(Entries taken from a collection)
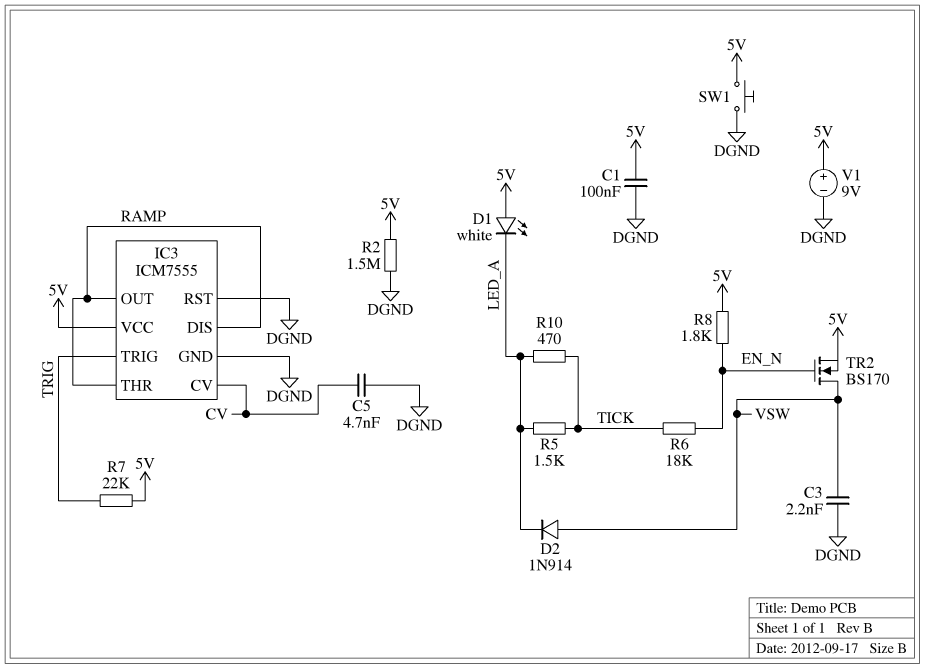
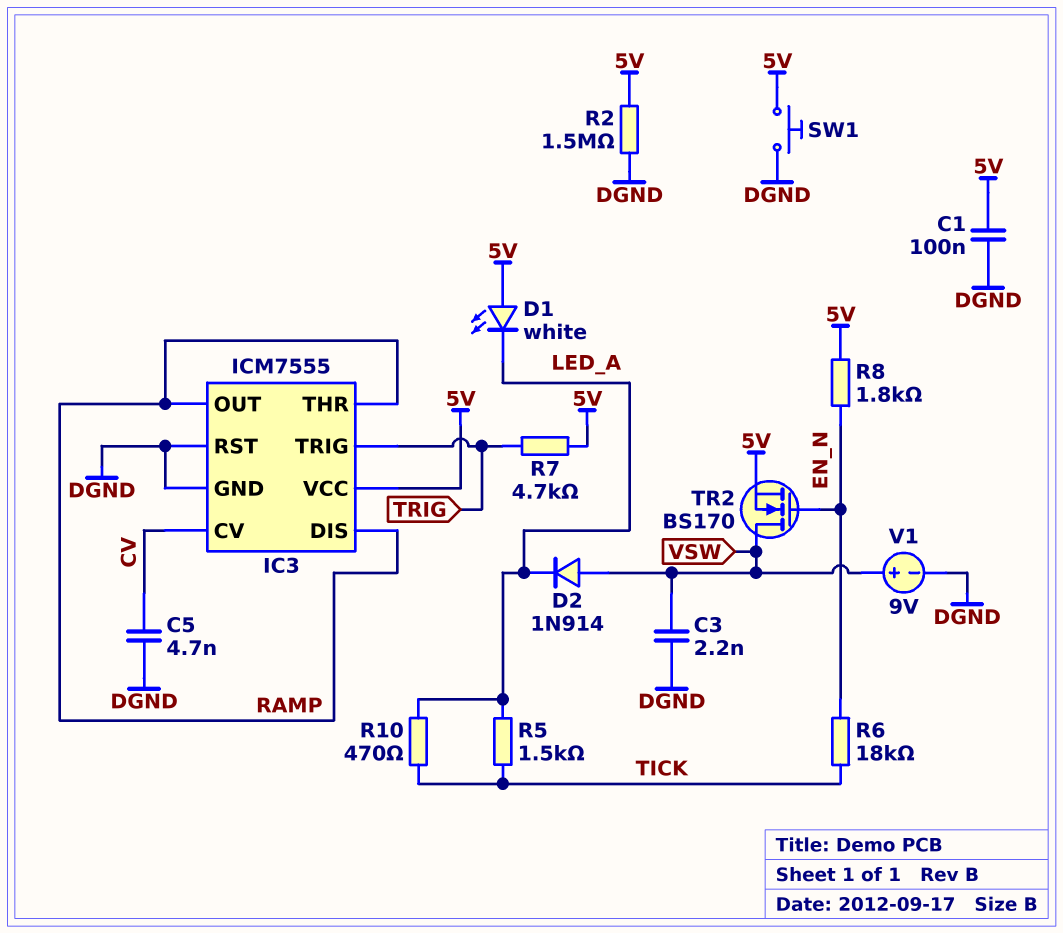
R7: 22k (5V, TRIG) -> 4.7k (5V, TRIG)
V1: 9V (plus 5V, minus DGND) -> 9V (plus VSW, minus DGND)

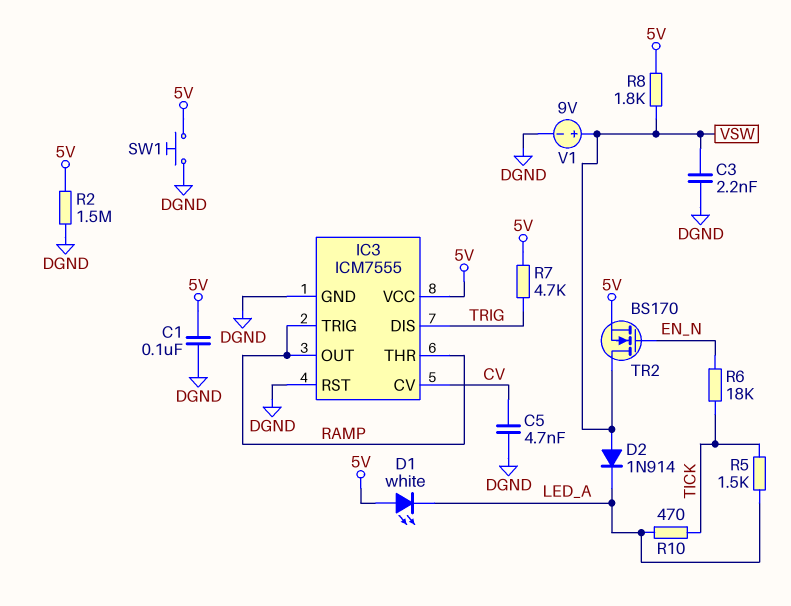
IC3 pin DIS: RAMP -> TRIG
IC3 pin TRIG: TRIG -> RAMP
R8: 1.8k (5V, EN_N) -> 1.8k (5V, VSW)

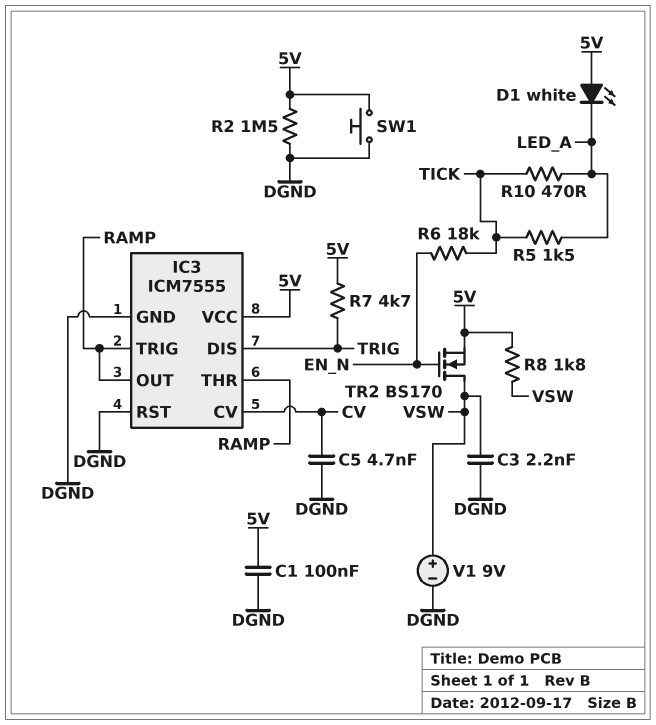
D2: diode 1N914 (A VSW, K LED_A) -> none

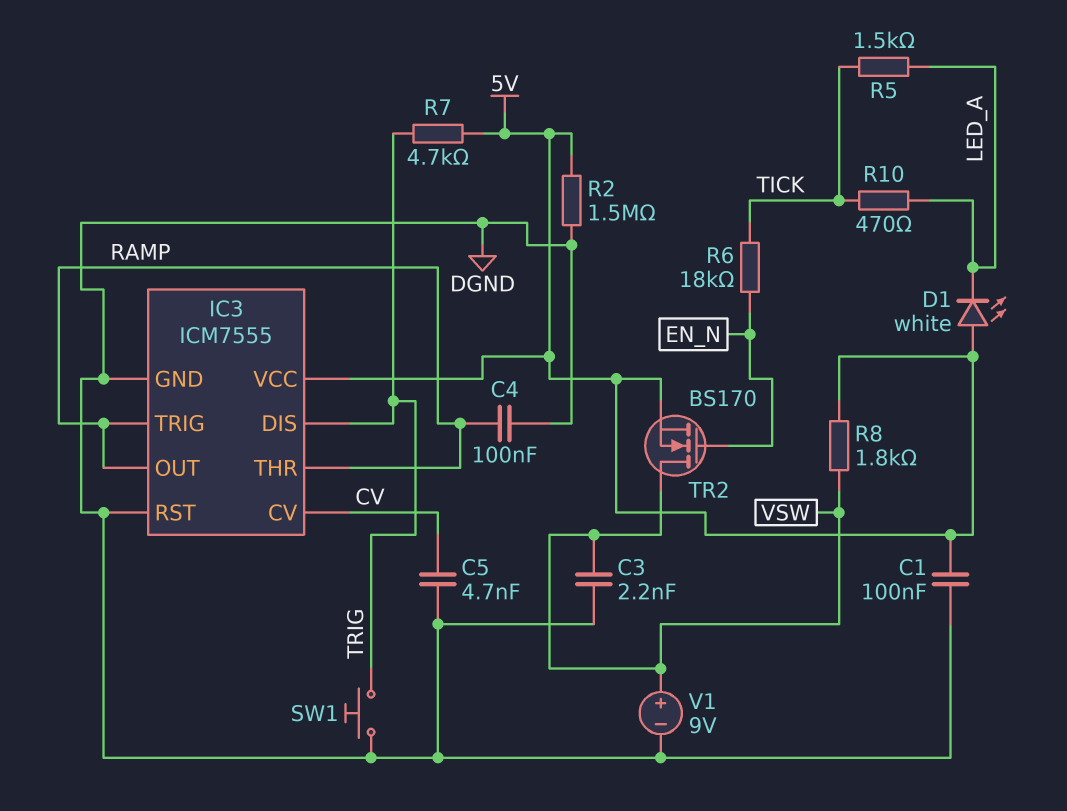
C4: none -> 100nF (DGND, RAMP)
SW1: button (5V, DGND) -> button (DGND, TRIG)

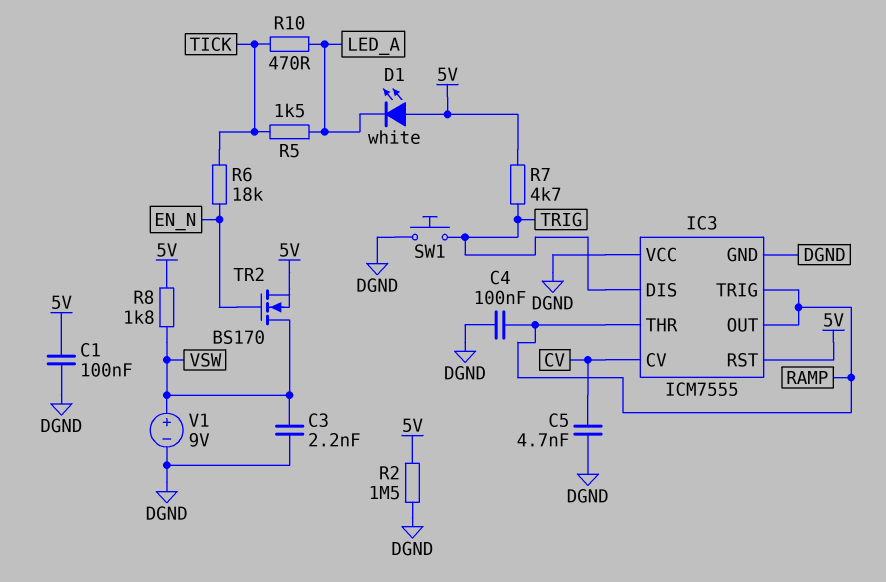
IC3 pin RST: DGND -> 5V
IC3 pin VCC: 5V -> DGND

## How to complete this task
Could the entries above be restated word for word, with the pictures left out?

## Solution to the exercise
R7: 22k (5V, TRIG) -> 4.7k (5V, TRIG)
V1: 9V (plus 5V, minus DGND) -> 9V (plus VSW, minus DGND)

IC3 pin DIS: RAMP -> TRIG
IC3 pin TRIG: TRIG -> RAMP
R8: 1.8k (5V, EN_N) -> 1.8k (5V, VSW)

D2: diode 1N914 (A VSW, K LED_A) -> none

C4: none -> 100nF (DGND, RAMP)
SW1: button (5V, DGND) -> button (DGND, TRIG)

IC3 pin RST: DGND -> 5V
IC3 pin VCC: 5V -> DGND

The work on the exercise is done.